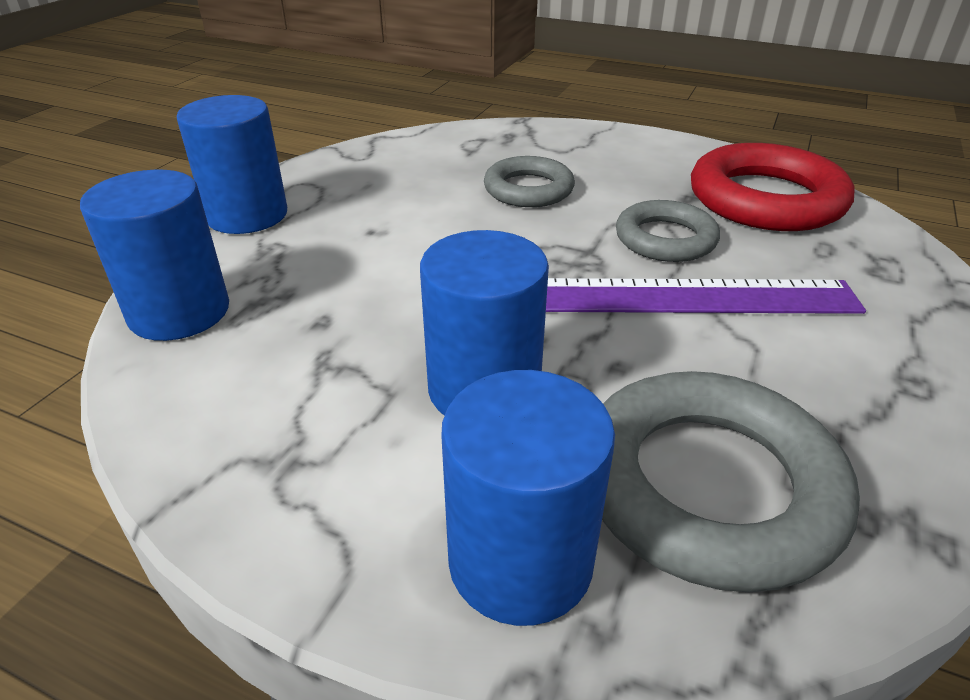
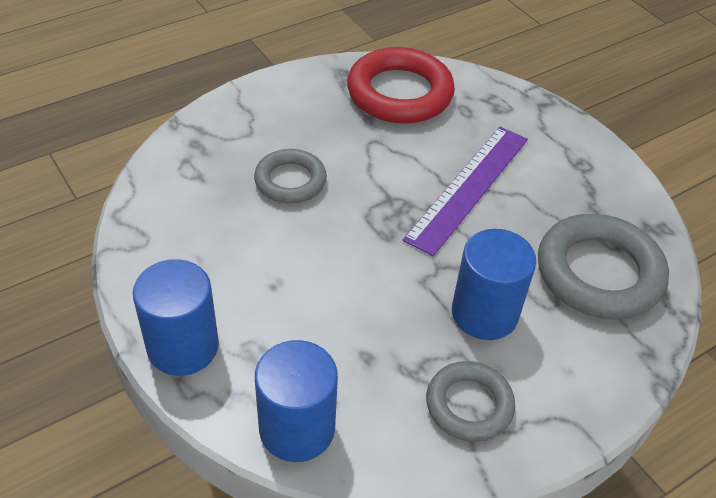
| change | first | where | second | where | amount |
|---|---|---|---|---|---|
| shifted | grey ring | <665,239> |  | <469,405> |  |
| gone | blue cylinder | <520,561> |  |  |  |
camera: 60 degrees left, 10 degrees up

*-*-*

**TASK STATEMENT**
Transcribe the material above in full. No picture is to be copied.

**REPLY**
| change | first | where | second | where | amount |
|---|---|---|---|---|---|
| shifted | grey ring | <665,239> |  | <469,405> |  |
| gone | blue cylinder | <520,561> |  |  |  |
camera: 60 degrees left, 10 degrees up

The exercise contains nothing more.